Task brief:
Among the lines below, take the one holding "camera: 150 degrees right, 15 degrees up", the one holding "(558, 193) = (256, 307): red ruler -> none", and all lines between them. Set them down exactly.

*** Records for this exercise Section Begins ***

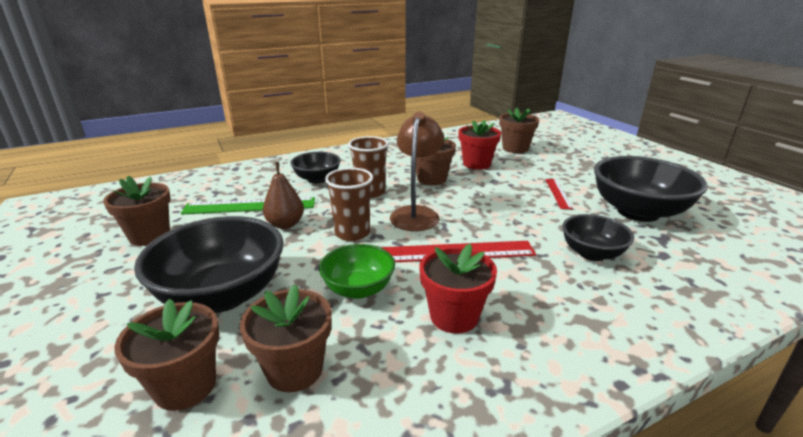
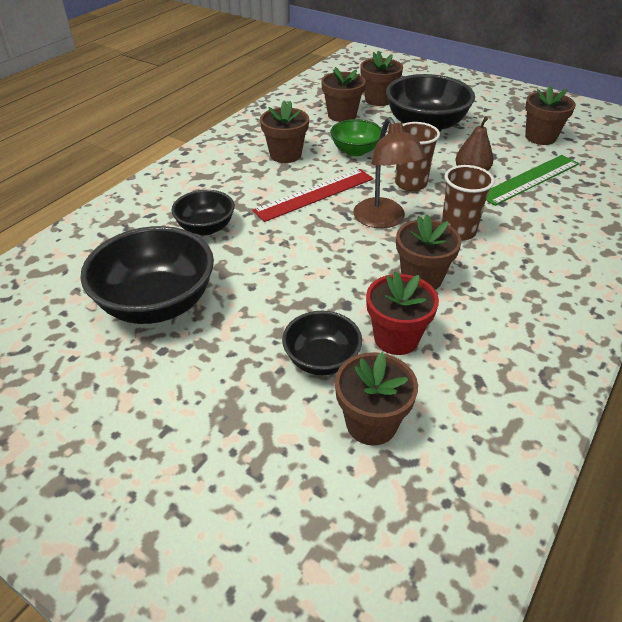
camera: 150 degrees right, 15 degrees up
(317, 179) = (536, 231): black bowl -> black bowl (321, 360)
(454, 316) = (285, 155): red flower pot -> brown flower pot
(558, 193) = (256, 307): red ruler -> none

*** Records for this exercise Section Ends ***
*** Records for this exercise Section Begins ***

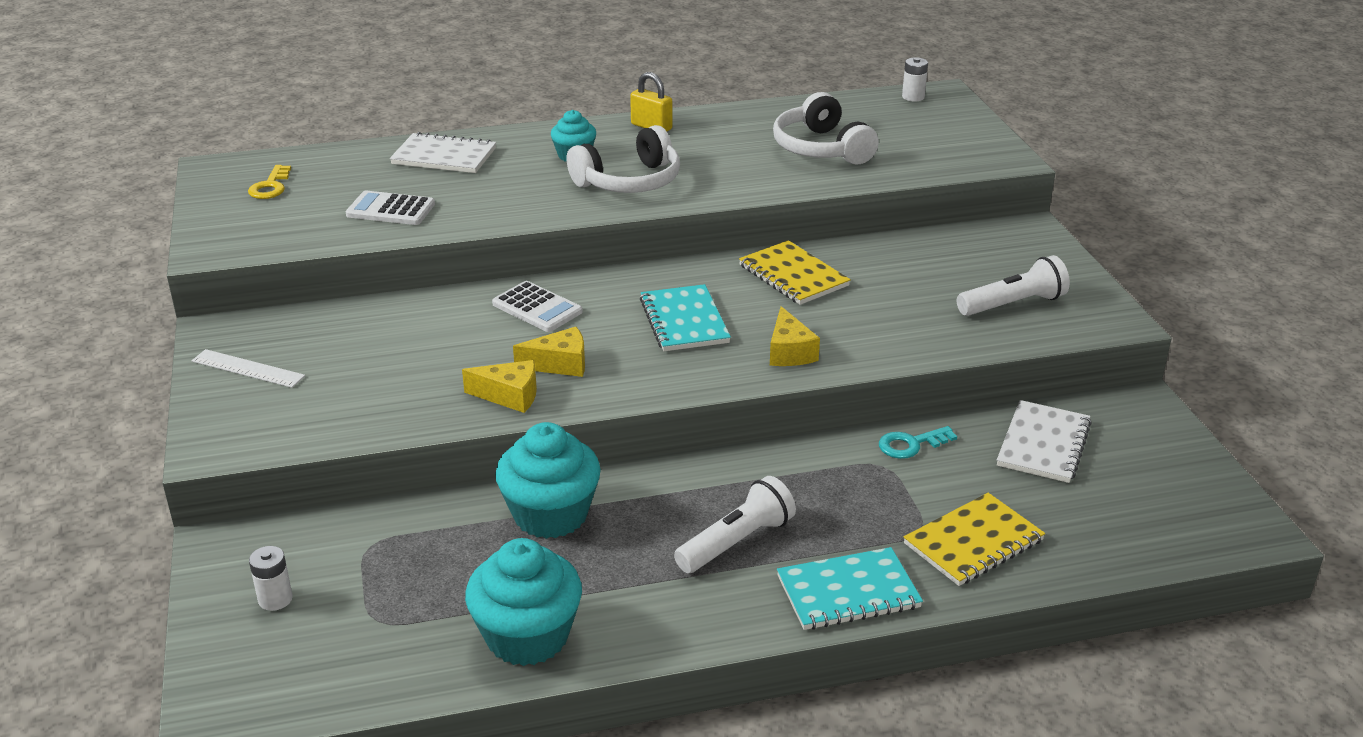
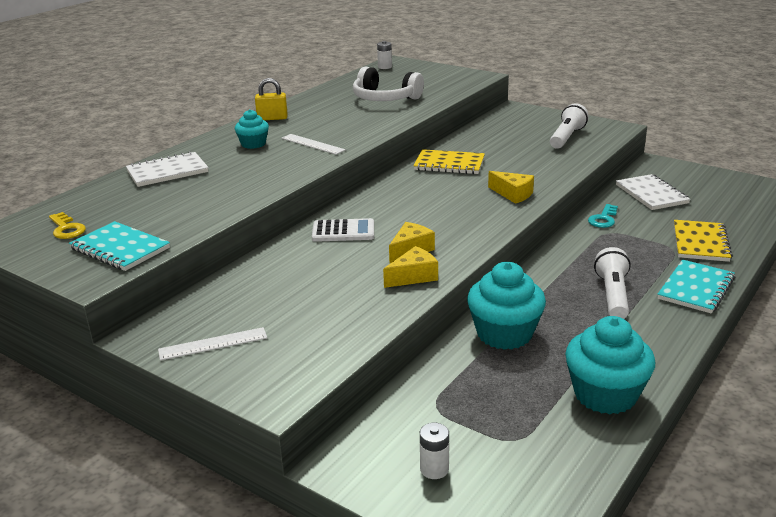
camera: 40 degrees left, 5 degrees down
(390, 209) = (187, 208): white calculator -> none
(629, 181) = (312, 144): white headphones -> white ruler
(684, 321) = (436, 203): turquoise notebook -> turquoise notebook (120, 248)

*** Records for this exercise Section Ends ***
*** Records for this exercise Section Begins ***

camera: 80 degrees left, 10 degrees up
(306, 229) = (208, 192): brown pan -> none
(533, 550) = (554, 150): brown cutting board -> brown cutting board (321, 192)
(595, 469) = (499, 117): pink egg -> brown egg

*** Records for this exercise Section Ends ***

Expected answer:
camera: 150 degrees right, 15 degrees up
(317, 179) = (536, 231): black bowl -> black bowl (321, 360)
(454, 316) = (285, 155): red flower pot -> brown flower pot
(558, 193) = (256, 307): red ruler -> none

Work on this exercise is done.